### [Recorded information]
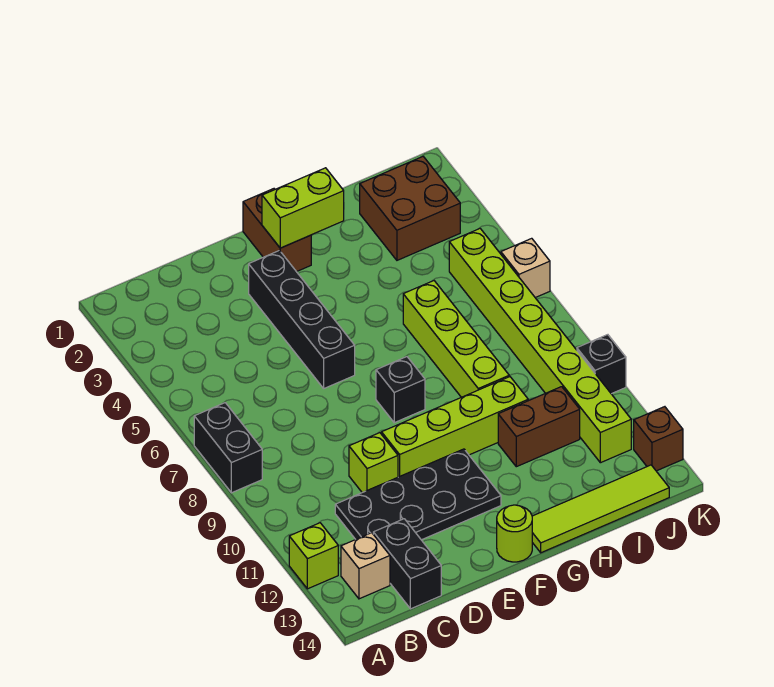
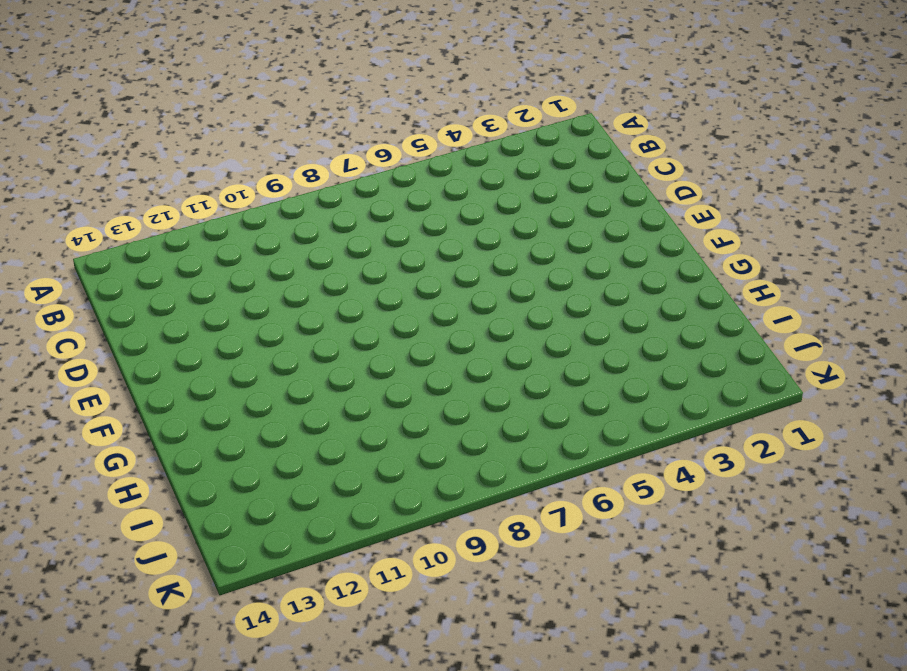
none -> black brick A7:A8 level 1
none -> lime brick A12 level 1
none -> tan brick B13 level 1

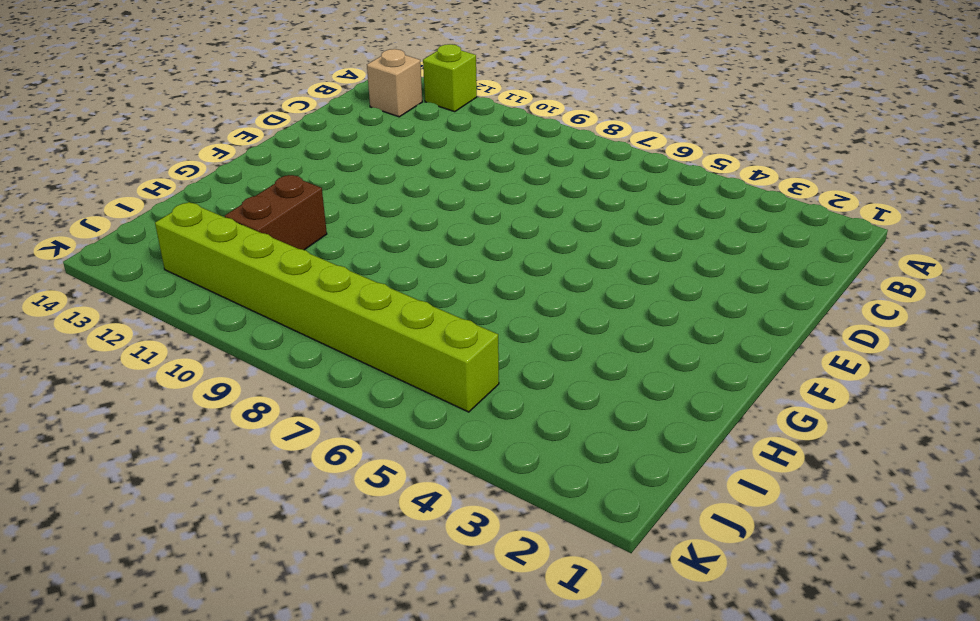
none -> black brick A7:A8 level 1
none -> black plate C11:F12 level 1
none -> black brick C13:C14 level 1

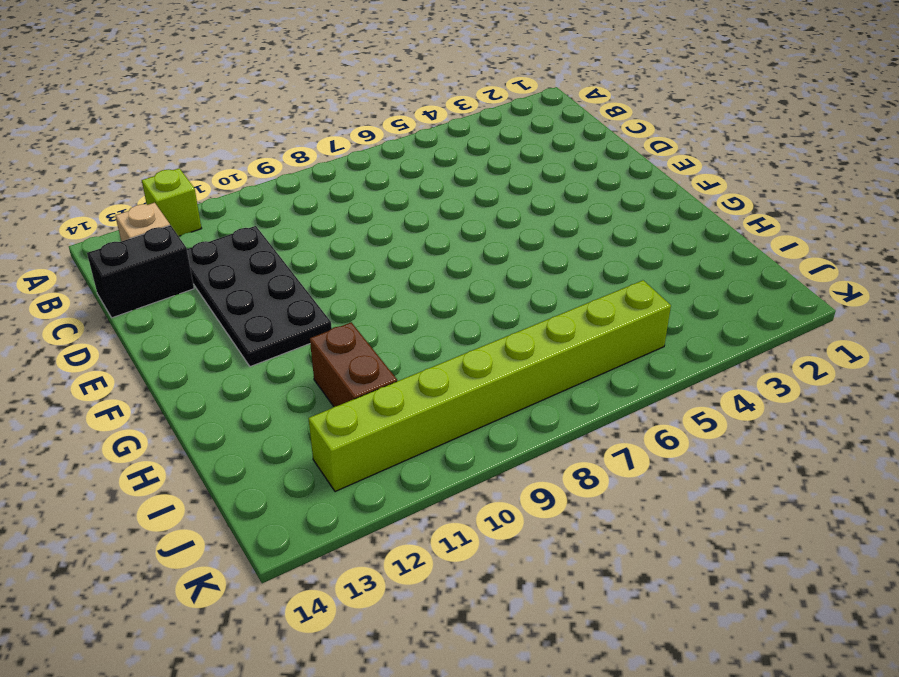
none -> black brick A7:A8 level 1
none -> lime brick D10 level 1
none -> black brick E3:E6 level 1

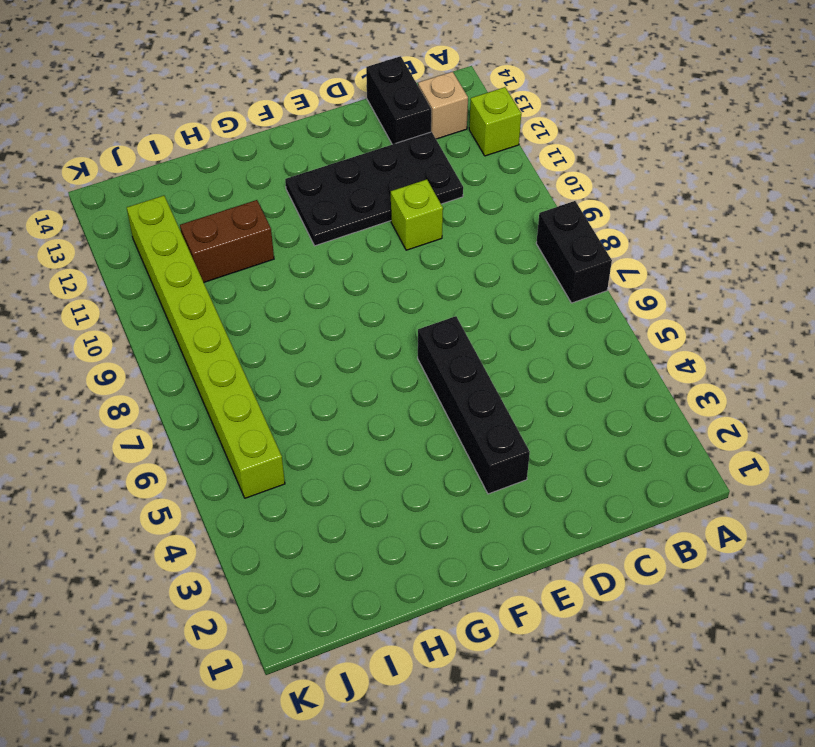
none -> lime brick E10:H10 level 1
none -> brown brick F1:F2 level 1
none -> black brick F8 level 1

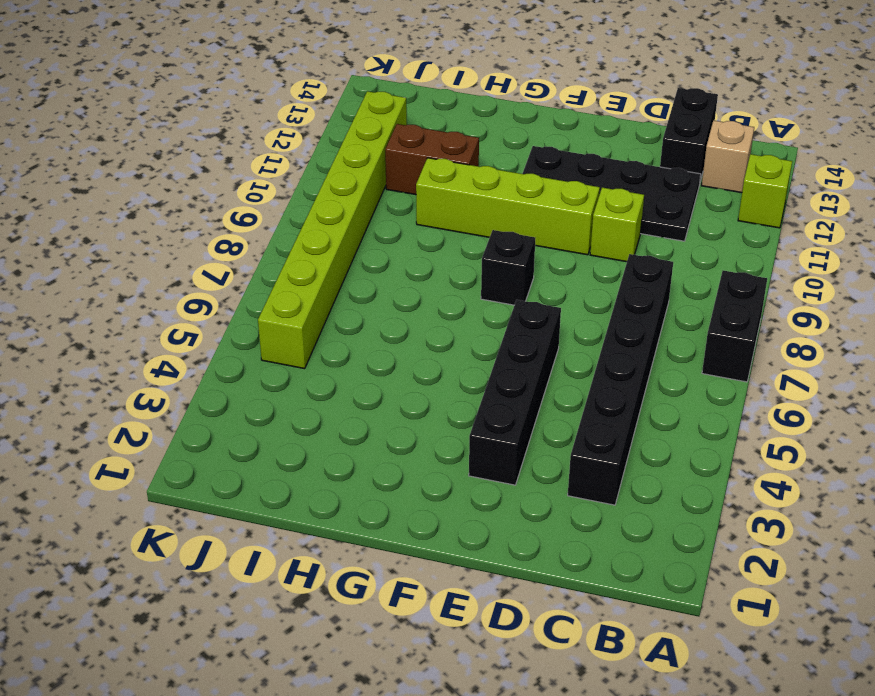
black brick C3:C8 level 1 -> none
none -> brown brick F1:F2 level 1
none -> lime round brick F14 level 1
none -> lime tile G14:J14 level 1

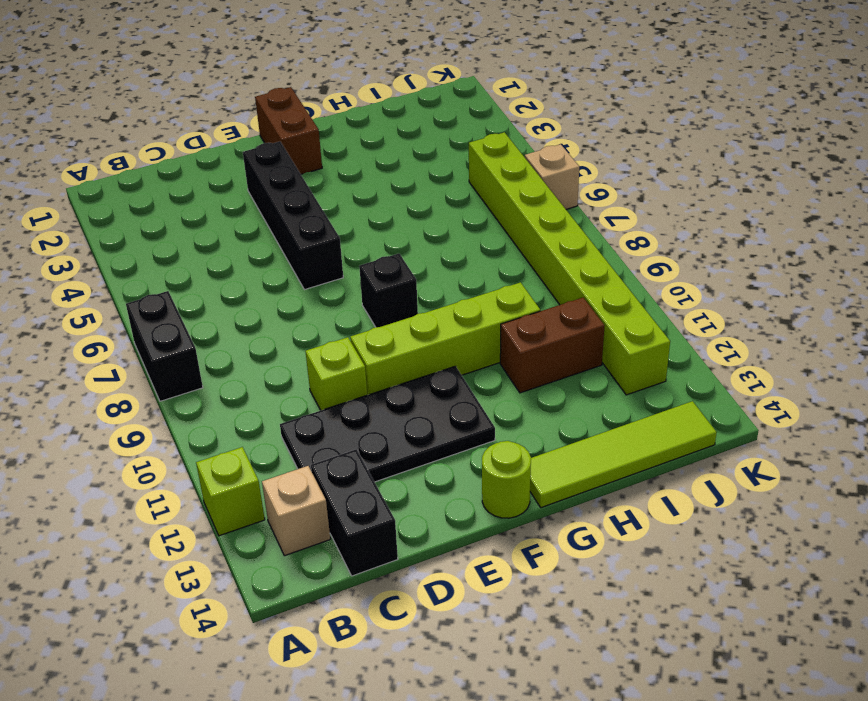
none -> lime brick H6:H9 level 1
none -> brown brick I2:J3 level 1
none -> black brick K10 level 1

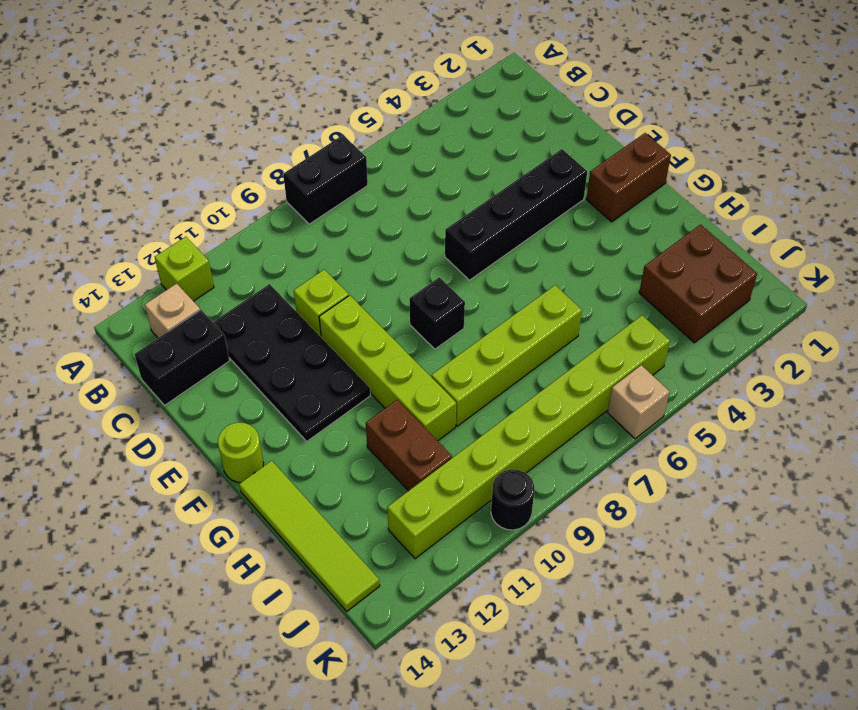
black round brick K10 level 1 -> black brick K10 level 1
none -> brown brick K13 level 1
none -> lime brick F2:G2 level 2

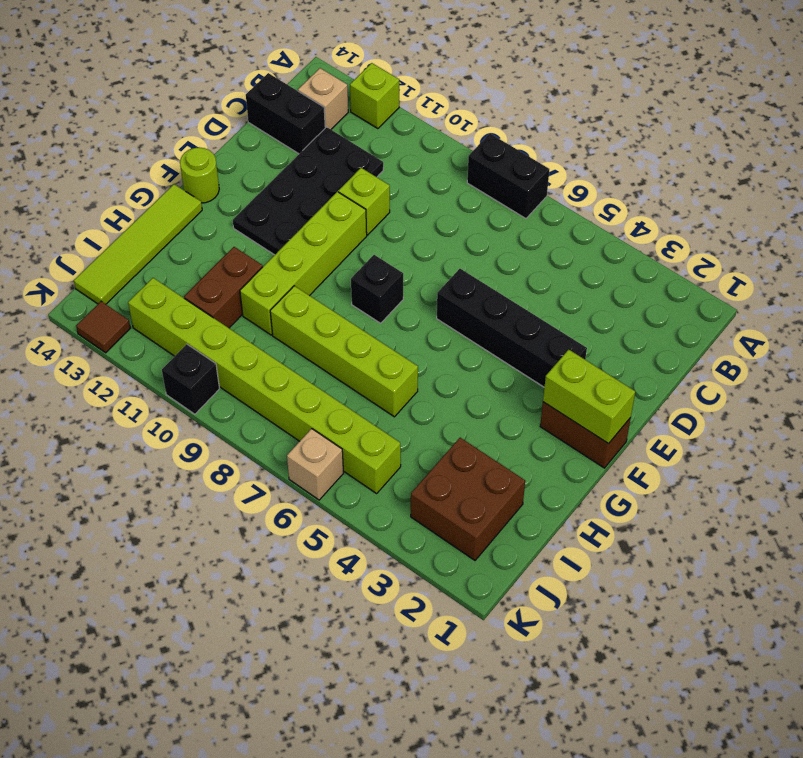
lime brick F1:F2 level 2 -> lime brick F2:G2 level 2
brown tile K13 level 1 -> brown brick K13 level 1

### [Task statement]
Reproduce the final stretch of lines exactly: the line containing "none -> brown brick K13 level 1" through the last line of the data, both included. Pictures do not belong in the copy.

### [Task solution]
none -> brown brick K13 level 1
none -> lime brick F2:G2 level 2

lime brick F1:F2 level 2 -> lime brick F2:G2 level 2
brown tile K13 level 1 -> brown brick K13 level 1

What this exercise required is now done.